== Segment start ==

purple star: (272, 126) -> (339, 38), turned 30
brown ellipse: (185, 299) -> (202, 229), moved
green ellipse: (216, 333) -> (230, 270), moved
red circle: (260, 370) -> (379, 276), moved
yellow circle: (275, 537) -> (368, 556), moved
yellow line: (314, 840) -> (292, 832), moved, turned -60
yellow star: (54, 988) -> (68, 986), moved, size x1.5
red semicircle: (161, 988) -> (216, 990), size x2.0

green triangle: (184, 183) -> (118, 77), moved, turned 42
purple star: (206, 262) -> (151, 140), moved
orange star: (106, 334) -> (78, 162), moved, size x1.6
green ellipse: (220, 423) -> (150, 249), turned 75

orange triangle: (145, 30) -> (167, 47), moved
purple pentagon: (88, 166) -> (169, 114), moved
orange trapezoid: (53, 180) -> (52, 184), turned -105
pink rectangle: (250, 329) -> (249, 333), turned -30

== Segment end ==
== Segment start ==

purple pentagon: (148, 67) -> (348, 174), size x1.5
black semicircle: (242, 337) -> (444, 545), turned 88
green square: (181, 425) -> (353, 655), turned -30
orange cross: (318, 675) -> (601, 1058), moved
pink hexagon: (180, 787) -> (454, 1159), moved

== Segment end ==

What the task asks: Beginning at the line with "purple star: (272, 126)" and stopping after the line with "yellow line: (314, 840)", please write out every line of the data above exactly and nothing else.

Exercise answer:
purple star: (272, 126) -> (339, 38), turned 30
brown ellipse: (185, 299) -> (202, 229), moved
green ellipse: (216, 333) -> (230, 270), moved
red circle: (260, 370) -> (379, 276), moved
yellow circle: (275, 537) -> (368, 556), moved
yellow line: (314, 840) -> (292, 832), moved, turned -60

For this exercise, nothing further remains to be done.